[Start of Attachment]
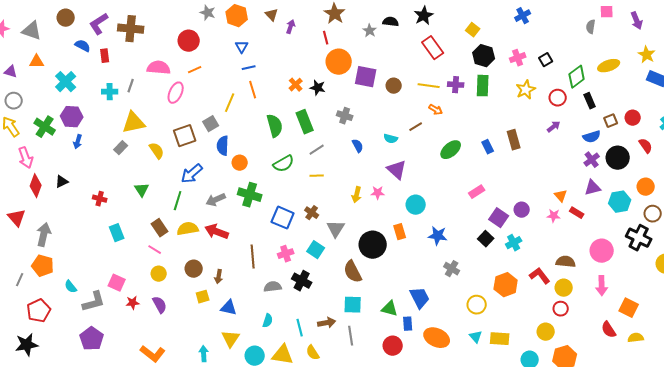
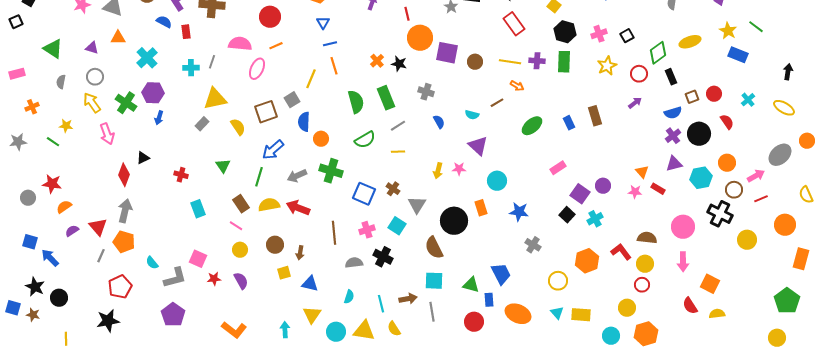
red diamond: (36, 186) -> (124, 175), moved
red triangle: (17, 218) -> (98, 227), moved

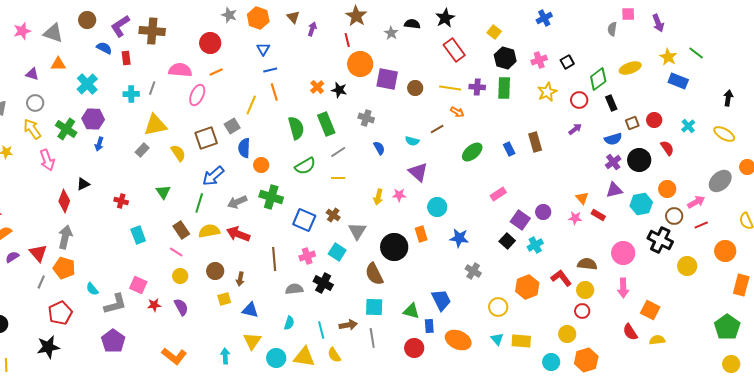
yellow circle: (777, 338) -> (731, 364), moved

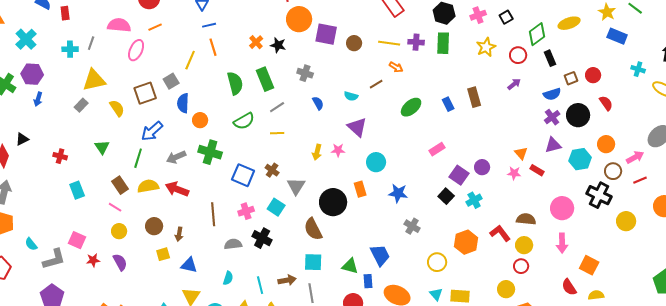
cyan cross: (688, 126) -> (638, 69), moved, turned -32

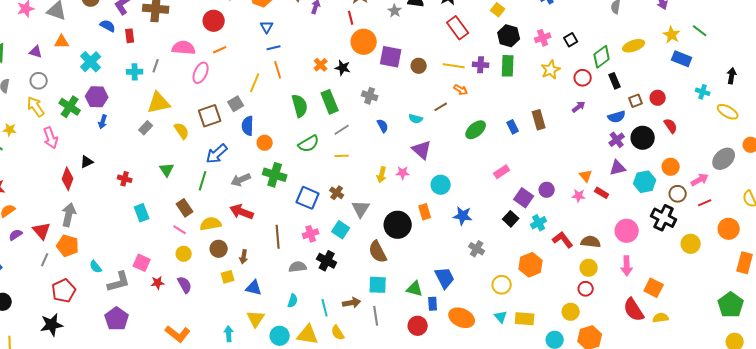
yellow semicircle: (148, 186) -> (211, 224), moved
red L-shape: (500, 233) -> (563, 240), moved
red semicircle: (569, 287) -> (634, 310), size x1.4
[End of Attachment]
[Start of Attachment]
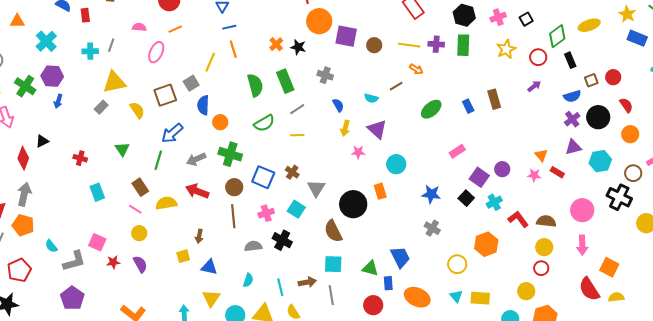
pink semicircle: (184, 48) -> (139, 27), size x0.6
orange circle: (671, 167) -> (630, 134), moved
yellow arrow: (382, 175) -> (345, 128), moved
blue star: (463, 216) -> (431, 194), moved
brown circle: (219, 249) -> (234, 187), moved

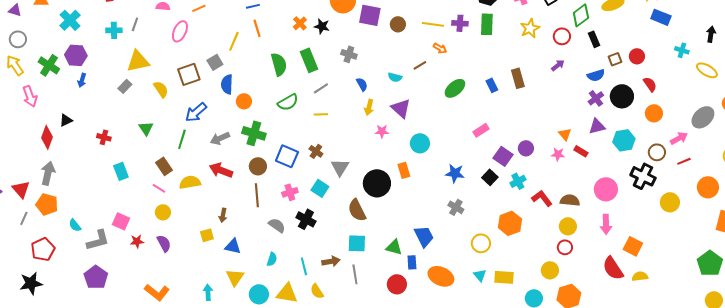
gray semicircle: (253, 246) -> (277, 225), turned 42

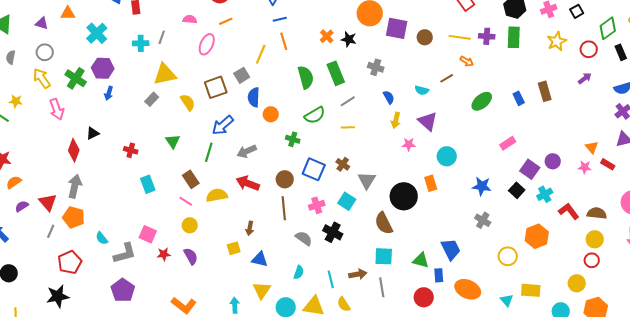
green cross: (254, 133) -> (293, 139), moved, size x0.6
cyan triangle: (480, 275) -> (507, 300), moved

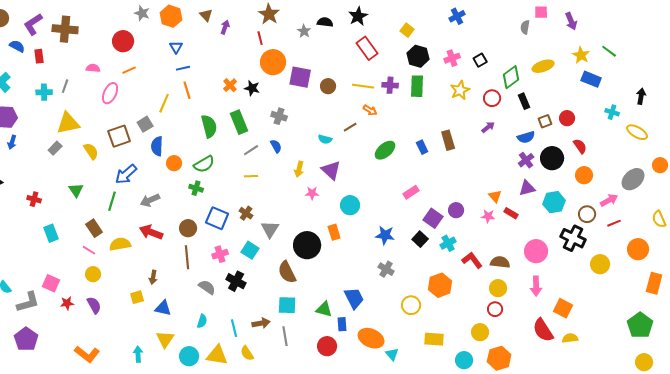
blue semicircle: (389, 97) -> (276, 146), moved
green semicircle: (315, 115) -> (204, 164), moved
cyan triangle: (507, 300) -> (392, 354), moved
[End of Attachment]
Exercise prompt =
The answer must be every line of the listing that holds the word "cyan".

The answer =
cyan cross: (688, 126) -> (638, 69), moved, turned -32
cyan triangle: (480, 275) -> (507, 300), moved
cyan triangle: (507, 300) -> (392, 354), moved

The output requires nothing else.